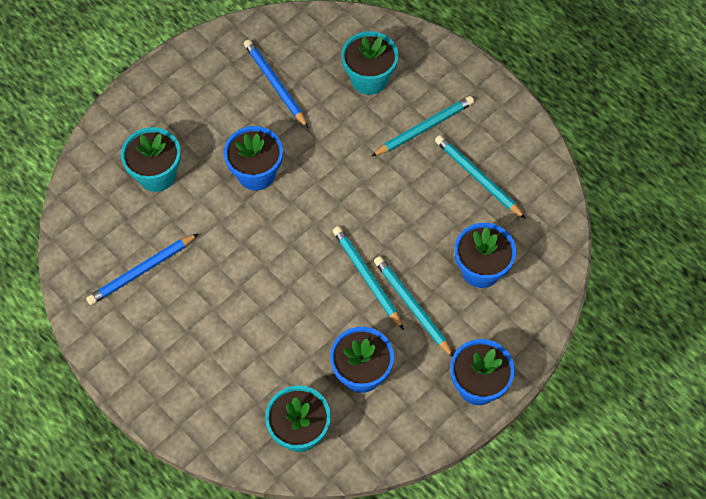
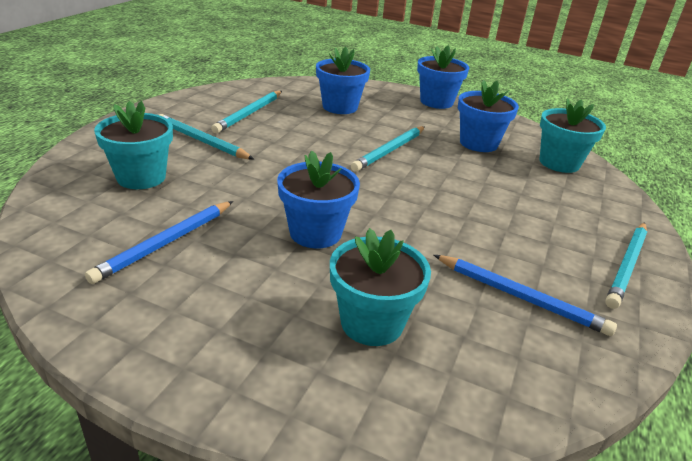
camera: 115 degrees left, 30 degrees down
(412, 306) = (398, 129): turquoise pencil -> turquoise pencil (627, 266)

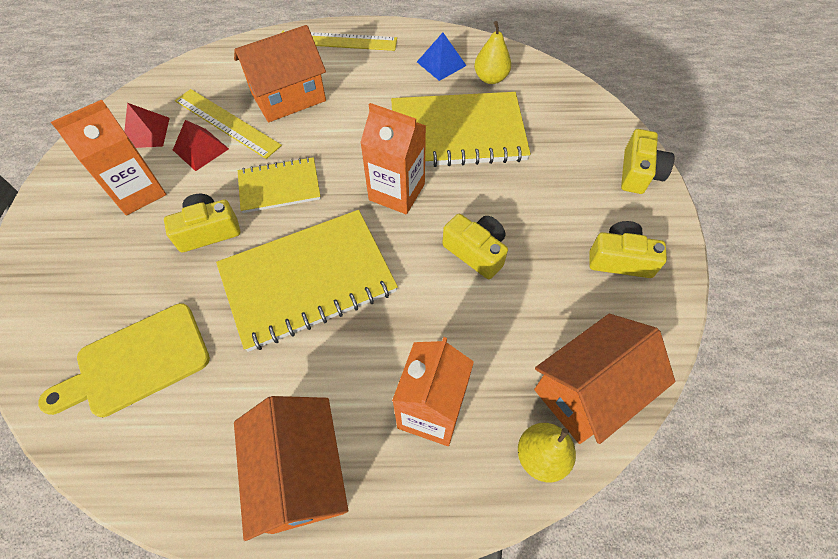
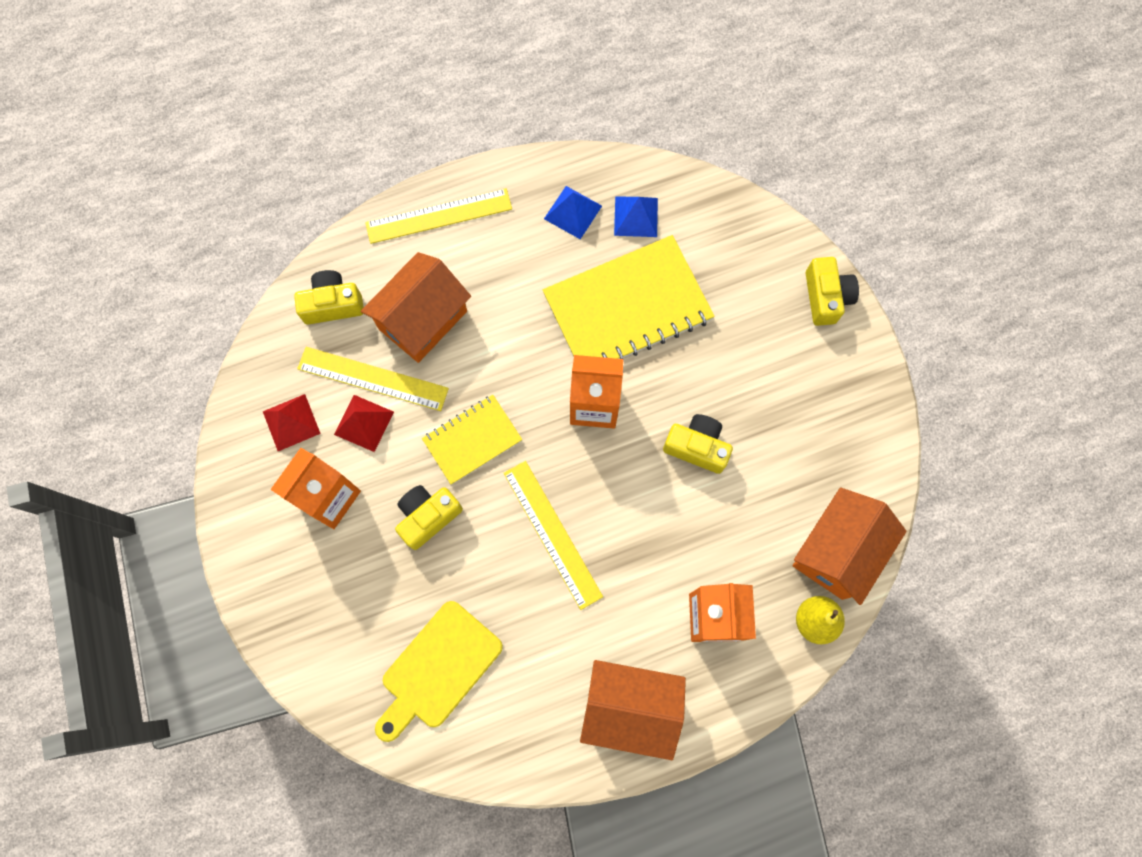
camera: 20 degrees left, 15 degrees up
(301, 474) = (630, 707): orange house -> orange house turned 45 degrees counterclockwise
(308, 280) = (552, 534): yellow notebook -> yellow ruler
(490, 78) = (636, 216): yellow pear -> blue pyramid
(620, 259) = (832, 407): yellow camera -> yellow camera (333, 304)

____

» **How to complete this task**
Pick out all lines from the data above in which the word "yellow" appears.

» **Answer section**
(308, 280) = (552, 534): yellow notebook -> yellow ruler
(490, 78) = (636, 216): yellow pear -> blue pyramid
(620, 259) = (832, 407): yellow camera -> yellow camera (333, 304)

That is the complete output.